* [Action item]
Everything from the line containing "[364 35 430 80]" through the last line of the material must be restated word for word, and only that.

====== Dataset records

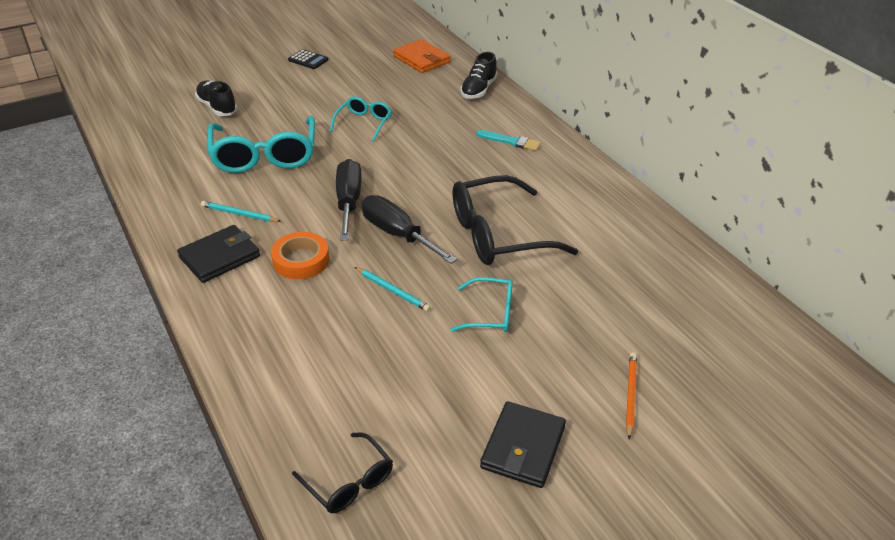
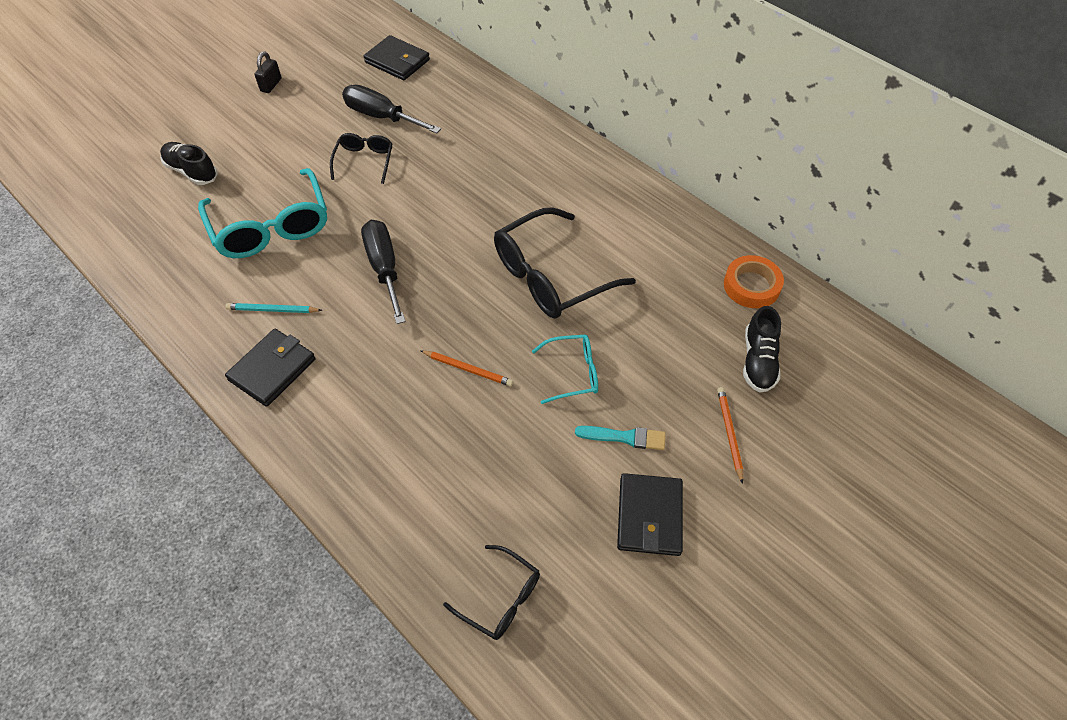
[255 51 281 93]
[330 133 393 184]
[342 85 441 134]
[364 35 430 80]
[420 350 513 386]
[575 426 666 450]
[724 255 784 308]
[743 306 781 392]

============

* [Answer section]
[364 35 430 80]
[420 350 513 386]
[575 426 666 450]
[724 255 784 308]
[743 306 781 392]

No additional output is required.